All of the records below need to be copied exactly.

(Recorded data)
BEGIN

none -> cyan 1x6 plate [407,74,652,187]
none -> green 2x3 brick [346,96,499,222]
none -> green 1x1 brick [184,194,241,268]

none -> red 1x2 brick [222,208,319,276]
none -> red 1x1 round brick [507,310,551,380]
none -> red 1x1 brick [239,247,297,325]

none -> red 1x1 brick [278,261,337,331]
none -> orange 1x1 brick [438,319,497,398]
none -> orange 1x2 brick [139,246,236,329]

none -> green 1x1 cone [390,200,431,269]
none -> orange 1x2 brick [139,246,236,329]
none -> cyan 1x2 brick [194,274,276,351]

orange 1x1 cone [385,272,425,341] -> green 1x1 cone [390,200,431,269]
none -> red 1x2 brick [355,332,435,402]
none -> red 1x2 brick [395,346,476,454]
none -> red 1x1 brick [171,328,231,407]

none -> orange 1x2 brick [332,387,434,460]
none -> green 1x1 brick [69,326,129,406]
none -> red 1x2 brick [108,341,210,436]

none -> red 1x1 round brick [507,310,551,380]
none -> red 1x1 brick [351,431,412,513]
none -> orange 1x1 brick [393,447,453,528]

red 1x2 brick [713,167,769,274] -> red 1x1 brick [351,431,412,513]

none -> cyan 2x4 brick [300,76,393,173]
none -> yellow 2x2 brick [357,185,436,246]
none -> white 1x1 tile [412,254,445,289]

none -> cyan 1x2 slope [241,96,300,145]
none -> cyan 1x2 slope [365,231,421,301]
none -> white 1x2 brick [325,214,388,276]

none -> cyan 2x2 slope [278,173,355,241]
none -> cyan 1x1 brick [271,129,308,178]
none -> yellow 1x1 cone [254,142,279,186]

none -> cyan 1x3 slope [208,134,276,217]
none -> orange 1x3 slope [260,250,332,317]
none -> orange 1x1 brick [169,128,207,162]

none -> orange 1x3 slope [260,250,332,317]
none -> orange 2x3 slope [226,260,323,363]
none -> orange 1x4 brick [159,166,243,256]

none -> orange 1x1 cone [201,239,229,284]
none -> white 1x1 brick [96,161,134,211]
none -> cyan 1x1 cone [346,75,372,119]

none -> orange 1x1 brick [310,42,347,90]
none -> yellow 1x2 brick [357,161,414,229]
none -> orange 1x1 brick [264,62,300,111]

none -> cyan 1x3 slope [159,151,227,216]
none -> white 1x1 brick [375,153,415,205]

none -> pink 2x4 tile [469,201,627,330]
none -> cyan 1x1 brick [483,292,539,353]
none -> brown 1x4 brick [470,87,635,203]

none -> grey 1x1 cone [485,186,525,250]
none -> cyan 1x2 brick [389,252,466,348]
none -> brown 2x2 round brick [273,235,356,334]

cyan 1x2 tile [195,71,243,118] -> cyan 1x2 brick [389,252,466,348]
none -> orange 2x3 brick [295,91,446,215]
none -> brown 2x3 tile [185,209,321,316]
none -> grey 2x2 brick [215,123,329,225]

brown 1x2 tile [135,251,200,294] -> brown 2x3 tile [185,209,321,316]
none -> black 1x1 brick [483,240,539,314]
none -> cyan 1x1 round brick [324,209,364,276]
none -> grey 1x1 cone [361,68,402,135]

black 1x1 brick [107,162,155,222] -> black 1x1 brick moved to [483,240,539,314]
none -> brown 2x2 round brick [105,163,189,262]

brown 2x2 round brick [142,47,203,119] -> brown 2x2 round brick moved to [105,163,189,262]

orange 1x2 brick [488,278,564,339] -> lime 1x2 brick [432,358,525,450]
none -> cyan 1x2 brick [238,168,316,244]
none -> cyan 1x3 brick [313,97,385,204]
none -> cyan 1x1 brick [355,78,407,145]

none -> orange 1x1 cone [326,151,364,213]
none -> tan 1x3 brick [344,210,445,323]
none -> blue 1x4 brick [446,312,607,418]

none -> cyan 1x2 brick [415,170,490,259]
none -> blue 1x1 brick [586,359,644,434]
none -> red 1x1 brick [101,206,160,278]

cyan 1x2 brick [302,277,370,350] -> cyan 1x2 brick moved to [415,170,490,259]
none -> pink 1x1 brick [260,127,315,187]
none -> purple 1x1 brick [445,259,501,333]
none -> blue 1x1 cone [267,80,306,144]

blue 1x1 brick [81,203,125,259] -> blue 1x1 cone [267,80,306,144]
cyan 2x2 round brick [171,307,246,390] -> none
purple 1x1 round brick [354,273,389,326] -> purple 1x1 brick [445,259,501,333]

END

> **Task answer**:
none -> cyan 1x6 plate [407,74,652,187]
none -> green 2x3 brick [346,96,499,222]
none -> green 1x1 brick [184,194,241,268]

none -> red 1x2 brick [222,208,319,276]
none -> red 1x1 round brick [507,310,551,380]
none -> red 1x1 brick [239,247,297,325]

none -> red 1x1 brick [278,261,337,331]
none -> orange 1x1 brick [438,319,497,398]
none -> orange 1x2 brick [139,246,236,329]

none -> green 1x1 cone [390,200,431,269]
none -> orange 1x2 brick [139,246,236,329]
none -> cyan 1x2 brick [194,274,276,351]

orange 1x1 cone [385,272,425,341] -> green 1x1 cone [390,200,431,269]
none -> red 1x2 brick [355,332,435,402]
none -> red 1x2 brick [395,346,476,454]
none -> red 1x1 brick [171,328,231,407]

none -> orange 1x2 brick [332,387,434,460]
none -> green 1x1 brick [69,326,129,406]
none -> red 1x2 brick [108,341,210,436]

none -> red 1x1 round brick [507,310,551,380]
none -> red 1x1 brick [351,431,412,513]
none -> orange 1x1 brick [393,447,453,528]

red 1x2 brick [713,167,769,274] -> red 1x1 brick [351,431,412,513]

none -> cyan 2x4 brick [300,76,393,173]
none -> yellow 2x2 brick [357,185,436,246]
none -> white 1x1 tile [412,254,445,289]

none -> cyan 1x2 slope [241,96,300,145]
none -> cyan 1x2 slope [365,231,421,301]
none -> white 1x2 brick [325,214,388,276]

none -> cyan 2x2 slope [278,173,355,241]
none -> cyan 1x1 brick [271,129,308,178]
none -> yellow 1x1 cone [254,142,279,186]

none -> cyan 1x3 slope [208,134,276,217]
none -> orange 1x3 slope [260,250,332,317]
none -> orange 1x1 brick [169,128,207,162]

none -> orange 1x3 slope [260,250,332,317]
none -> orange 2x3 slope [226,260,323,363]
none -> orange 1x4 brick [159,166,243,256]

none -> orange 1x1 cone [201,239,229,284]
none -> white 1x1 brick [96,161,134,211]
none -> cyan 1x1 cone [346,75,372,119]

none -> orange 1x1 brick [310,42,347,90]
none -> yellow 1x2 brick [357,161,414,229]
none -> orange 1x1 brick [264,62,300,111]

none -> cyan 1x3 slope [159,151,227,216]
none -> white 1x1 brick [375,153,415,205]

none -> pink 2x4 tile [469,201,627,330]
none -> cyan 1x1 brick [483,292,539,353]
none -> brown 1x4 brick [470,87,635,203]

none -> grey 1x1 cone [485,186,525,250]
none -> cyan 1x2 brick [389,252,466,348]
none -> brown 2x2 round brick [273,235,356,334]

cyan 1x2 tile [195,71,243,118] -> cyan 1x2 brick [389,252,466,348]
none -> orange 2x3 brick [295,91,446,215]
none -> brown 2x3 tile [185,209,321,316]
none -> grey 2x2 brick [215,123,329,225]

brown 1x2 tile [135,251,200,294] -> brown 2x3 tile [185,209,321,316]
none -> black 1x1 brick [483,240,539,314]
none -> cyan 1x1 round brick [324,209,364,276]
none -> grey 1x1 cone [361,68,402,135]

black 1x1 brick [107,162,155,222] -> black 1x1 brick moved to [483,240,539,314]
none -> brown 2x2 round brick [105,163,189,262]

brown 2x2 round brick [142,47,203,119] -> brown 2x2 round brick moved to [105,163,189,262]

orange 1x2 brick [488,278,564,339] -> lime 1x2 brick [432,358,525,450]
none -> cyan 1x2 brick [238,168,316,244]
none -> cyan 1x3 brick [313,97,385,204]
none -> cyan 1x1 brick [355,78,407,145]

none -> orange 1x1 cone [326,151,364,213]
none -> tan 1x3 brick [344,210,445,323]
none -> blue 1x4 brick [446,312,607,418]

none -> cyan 1x2 brick [415,170,490,259]
none -> blue 1x1 brick [586,359,644,434]
none -> red 1x1 brick [101,206,160,278]

cyan 1x2 brick [302,277,370,350] -> cyan 1x2 brick moved to [415,170,490,259]
none -> pink 1x1 brick [260,127,315,187]
none -> purple 1x1 brick [445,259,501,333]
none -> blue 1x1 cone [267,80,306,144]

blue 1x1 brick [81,203,125,259] -> blue 1x1 cone [267,80,306,144]
cyan 2x2 round brick [171,307,246,390] -> none
purple 1x1 round brick [354,273,389,326] -> purple 1x1 brick [445,259,501,333]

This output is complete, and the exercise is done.